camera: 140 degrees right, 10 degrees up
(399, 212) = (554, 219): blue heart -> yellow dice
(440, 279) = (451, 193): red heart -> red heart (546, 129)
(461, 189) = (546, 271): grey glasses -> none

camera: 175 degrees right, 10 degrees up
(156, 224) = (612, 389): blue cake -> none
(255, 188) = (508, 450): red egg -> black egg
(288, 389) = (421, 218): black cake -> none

...

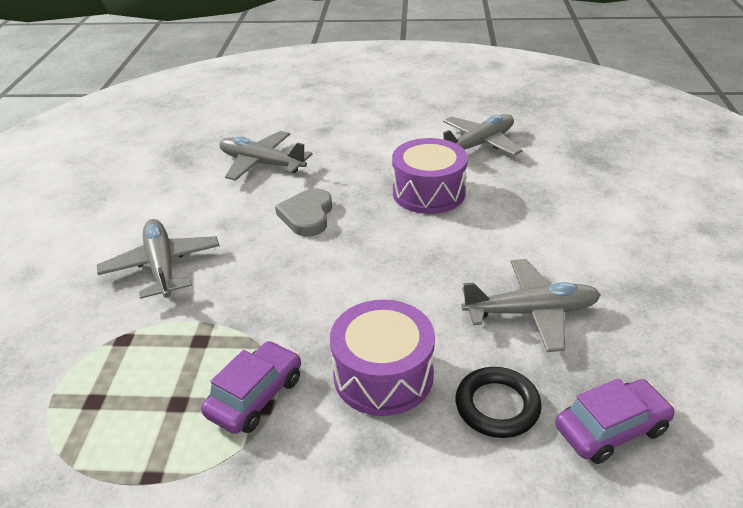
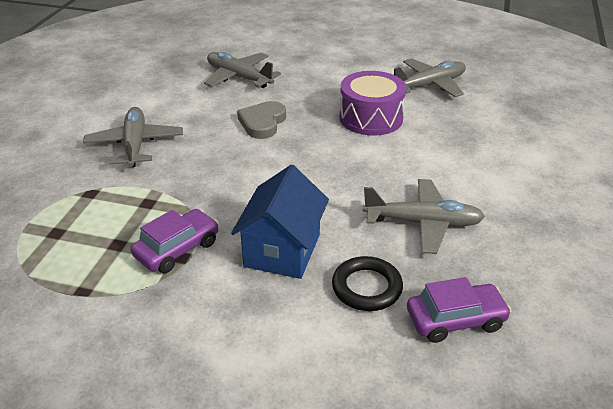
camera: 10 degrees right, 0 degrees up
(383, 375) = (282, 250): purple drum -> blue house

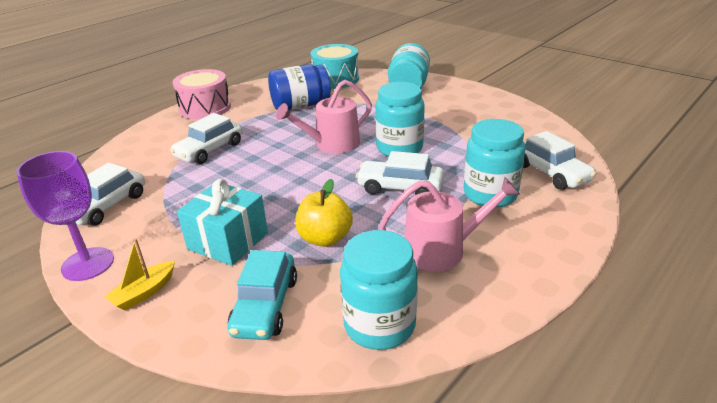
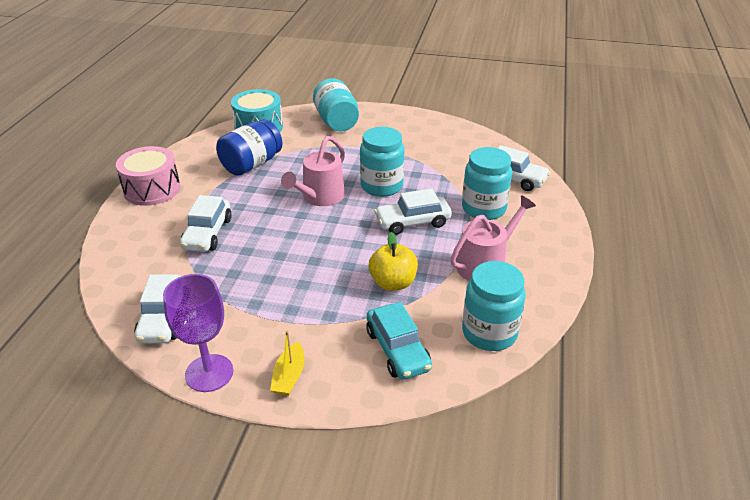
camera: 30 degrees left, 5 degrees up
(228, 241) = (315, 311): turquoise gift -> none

**TASK ITEM**
Above are the records; from them, give again exactly the lines from the one containing "camera: 140 degrees right, 10 degrees up" through the one containing "camera: 175 degrees right, 10 degrees up", both included.

**ANSWER TO THE EXERCISE**
camera: 140 degrees right, 10 degrees up
(399, 212) = (554, 219): blue heart -> yellow dice
(440, 279) = (451, 193): red heart -> red heart (546, 129)
(461, 189) = (546, 271): grey glasses -> none

camera: 175 degrees right, 10 degrees up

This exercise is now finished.